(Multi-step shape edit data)
▽
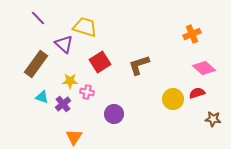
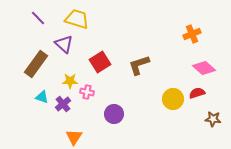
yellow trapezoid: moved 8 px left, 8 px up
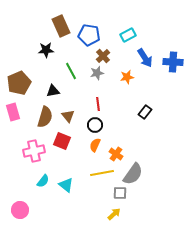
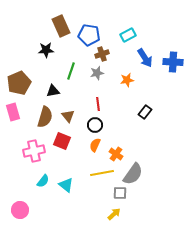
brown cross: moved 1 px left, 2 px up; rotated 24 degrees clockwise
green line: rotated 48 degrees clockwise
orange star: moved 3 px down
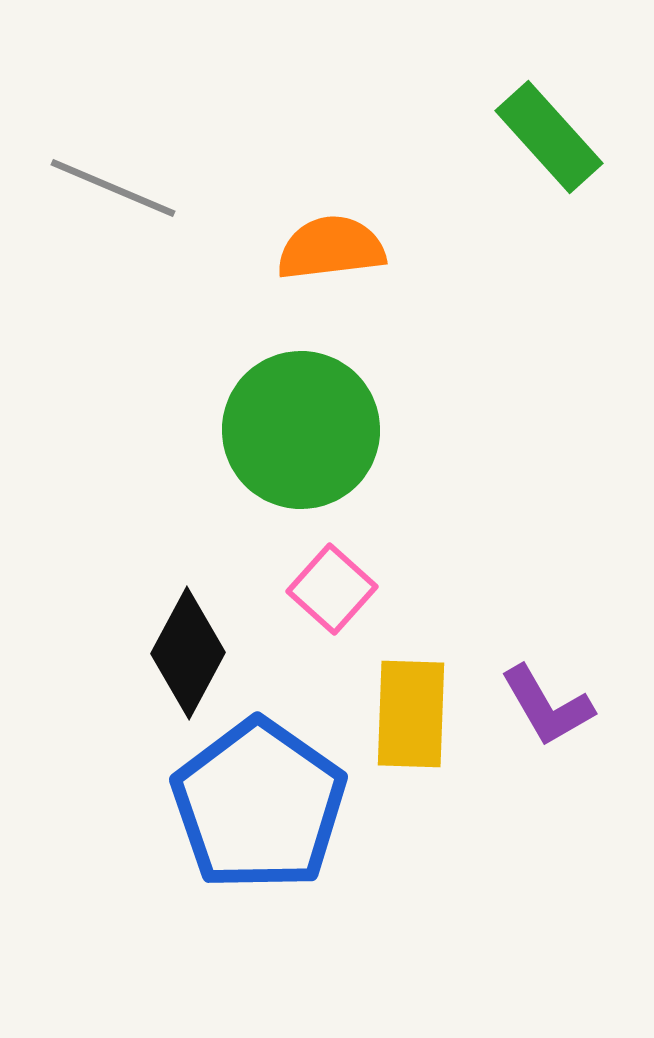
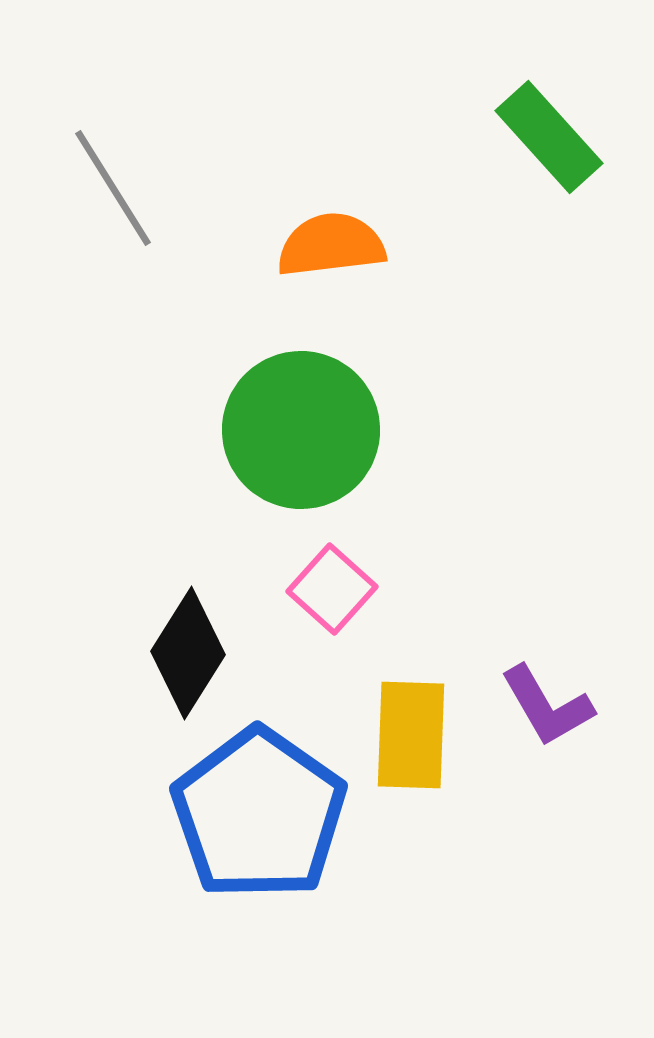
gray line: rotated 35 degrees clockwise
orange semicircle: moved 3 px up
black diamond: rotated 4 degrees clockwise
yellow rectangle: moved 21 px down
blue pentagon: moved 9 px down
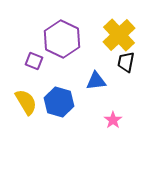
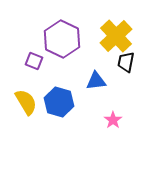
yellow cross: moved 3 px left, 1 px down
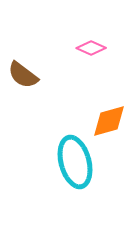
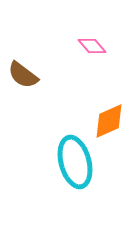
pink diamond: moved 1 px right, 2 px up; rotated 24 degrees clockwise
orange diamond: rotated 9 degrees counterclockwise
△
▶ [TASK OBJECTIVE]:
Of the lines above, show those in which "moved" appears.

▶ [ANSWER TO THE EXERCISE]:
yellow trapezoid: moved 8 px left, 8 px up
brown cross: moved 1 px left, 2 px up; rotated 24 degrees clockwise
orange star: moved 3 px down
orange semicircle: moved 3 px up
yellow rectangle: moved 21 px down
blue pentagon: moved 9 px down
yellow cross: moved 3 px left, 1 px down
pink diamond: moved 1 px right, 2 px up; rotated 24 degrees clockwise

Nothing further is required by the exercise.